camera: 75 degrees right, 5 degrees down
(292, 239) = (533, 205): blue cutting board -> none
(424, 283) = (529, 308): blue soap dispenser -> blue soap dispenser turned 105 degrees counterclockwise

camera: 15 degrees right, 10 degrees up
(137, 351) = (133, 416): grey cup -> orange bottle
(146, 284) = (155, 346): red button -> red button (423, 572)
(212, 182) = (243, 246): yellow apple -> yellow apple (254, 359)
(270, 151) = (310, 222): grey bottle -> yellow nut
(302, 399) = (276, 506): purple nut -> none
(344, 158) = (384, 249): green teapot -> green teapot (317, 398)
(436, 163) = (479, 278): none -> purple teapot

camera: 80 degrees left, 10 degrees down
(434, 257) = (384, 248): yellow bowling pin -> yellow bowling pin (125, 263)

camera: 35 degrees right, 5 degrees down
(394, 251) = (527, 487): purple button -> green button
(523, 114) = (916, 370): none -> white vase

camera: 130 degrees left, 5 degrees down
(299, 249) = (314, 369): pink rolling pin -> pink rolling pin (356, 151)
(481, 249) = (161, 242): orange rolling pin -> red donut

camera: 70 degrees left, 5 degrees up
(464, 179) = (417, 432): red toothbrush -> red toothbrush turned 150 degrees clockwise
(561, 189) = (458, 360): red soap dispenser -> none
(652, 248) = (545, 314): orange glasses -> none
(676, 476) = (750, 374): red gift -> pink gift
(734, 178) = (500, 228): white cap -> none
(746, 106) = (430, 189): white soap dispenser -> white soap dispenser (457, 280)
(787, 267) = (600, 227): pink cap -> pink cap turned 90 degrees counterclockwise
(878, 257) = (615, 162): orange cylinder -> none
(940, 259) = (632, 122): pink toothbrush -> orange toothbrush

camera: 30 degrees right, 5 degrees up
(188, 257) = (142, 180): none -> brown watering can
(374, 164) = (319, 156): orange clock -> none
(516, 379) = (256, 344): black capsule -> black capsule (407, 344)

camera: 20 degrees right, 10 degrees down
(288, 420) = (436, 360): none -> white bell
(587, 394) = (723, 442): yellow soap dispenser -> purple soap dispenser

#####

§ **EXERCISE BRIEF**: Type the material above out again, exactly.

§ **RESPONSE TO THIS TASK**:
camera: 75 degrees right, 5 degrees down
(292, 239) = (533, 205): blue cutting board -> none
(424, 283) = (529, 308): blue soap dispenser -> blue soap dispenser turned 105 degrees counterclockwise

camera: 15 degrees right, 10 degrees up
(137, 351) = (133, 416): grey cup -> orange bottle
(146, 284) = (155, 346): red button -> red button (423, 572)
(212, 182) = (243, 246): yellow apple -> yellow apple (254, 359)
(270, 151) = (310, 222): grey bottle -> yellow nut
(302, 399) = (276, 506): purple nut -> none
(344, 158) = (384, 249): green teapot -> green teapot (317, 398)
(436, 163) = (479, 278): none -> purple teapot

camera: 80 degrees left, 10 degrees down
(434, 257) = (384, 248): yellow bowling pin -> yellow bowling pin (125, 263)

camera: 35 degrees right, 5 degrees down
(394, 251) = (527, 487): purple button -> green button
(523, 114) = (916, 370): none -> white vase

camera: 130 degrees left, 5 degrees down
(299, 249) = (314, 369): pink rolling pin -> pink rolling pin (356, 151)
(481, 249) = (161, 242): orange rolling pin -> red donut

camera: 70 degrees left, 5 degrees up
(464, 179) = (417, 432): red toothbrush -> red toothbrush turned 150 degrees clockwise
(561, 189) = (458, 360): red soap dispenser -> none
(652, 248) = (545, 314): orange glasses -> none
(676, 476) = (750, 374): red gift -> pink gift
(734, 178) = (500, 228): white cap -> none
(746, 106) = (430, 189): white soap dispenser -> white soap dispenser (457, 280)
(787, 267) = (600, 227): pink cap -> pink cap turned 90 degrees counterclockwise
(878, 257) = (615, 162): orange cylinder -> none
(940, 259) = (632, 122): pink toothbrush -> orange toothbrush

camera: 30 degrees right, 5 degrees up
(188, 257) = (142, 180): none -> brown watering can
(374, 164) = (319, 156): orange clock -> none
(516, 379) = (256, 344): black capsule -> black capsule (407, 344)

camera: 20 degrees right, 10 degrees down
(288, 420) = (436, 360): none -> white bell
(587, 394) = (723, 442): yellow soap dispenser -> purple soap dispenser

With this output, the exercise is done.